━━ Data shown
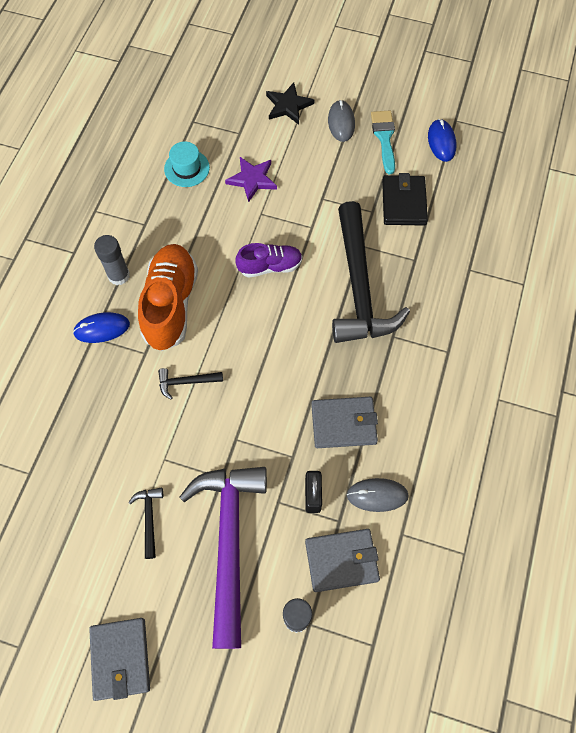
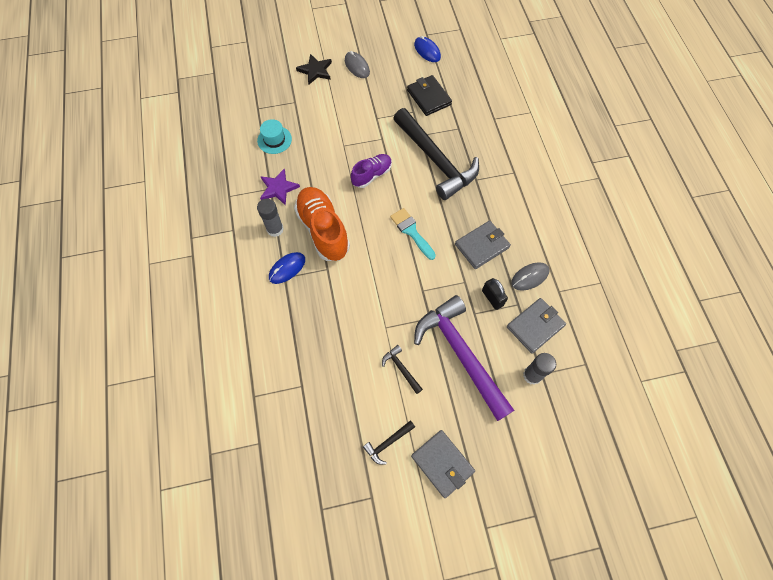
camera: 30 degrees left, 0 degrees up
(186, 382) = (367, 273): black hammer -> black hammer (388, 443)
(252, 179) = (323, 127): purple star -> purple star (278, 188)
(384, 138) = (390, 64): turquoise brush -> turquoise brush (411, 231)

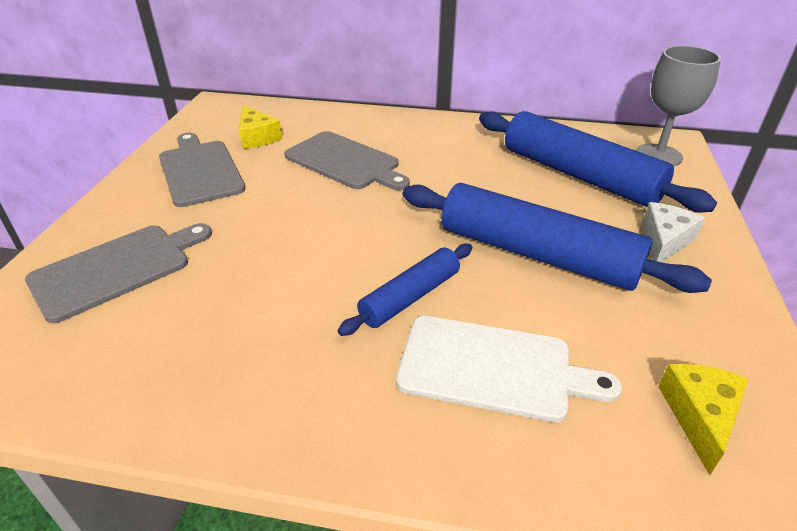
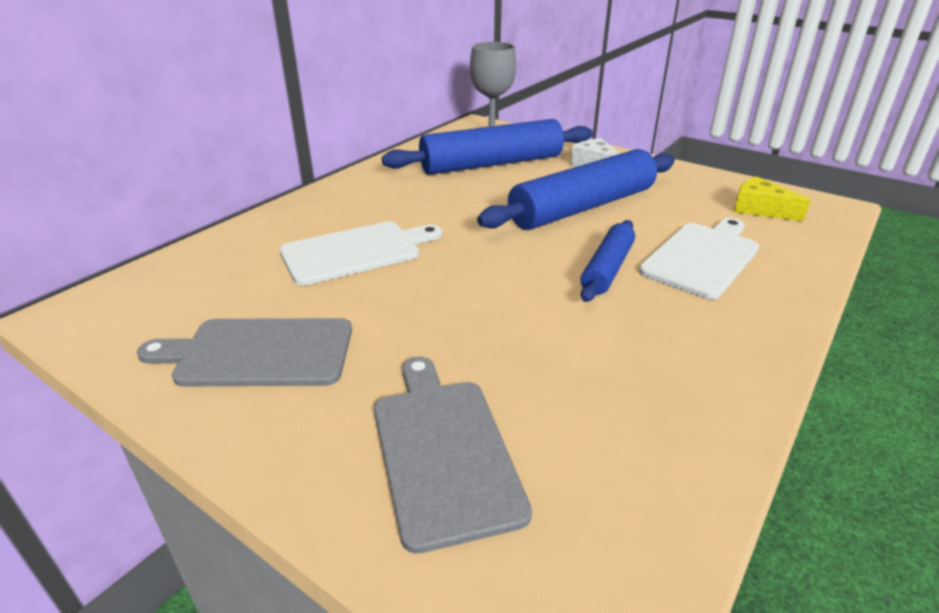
camera: 65 degrees left, 5 degrees down
(257, 137) = (223, 295): yellow cheese -> none
(345, 162) = (356, 252): grey cutting board -> white cutting board
(410, 297) = (607, 269): blue rolling pin -> blue rolling pin turned 45 degrees clockwise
━━━━
| Task to complete |
Your answer must be an exact transcription of the lines from the one containing "(345, 162) = (356, 252): grey" through the last line of the records above, and nothing else.

| The answer |
(345, 162) = (356, 252): grey cutting board -> white cutting board
(410, 297) = (607, 269): blue rolling pin -> blue rolling pin turned 45 degrees clockwise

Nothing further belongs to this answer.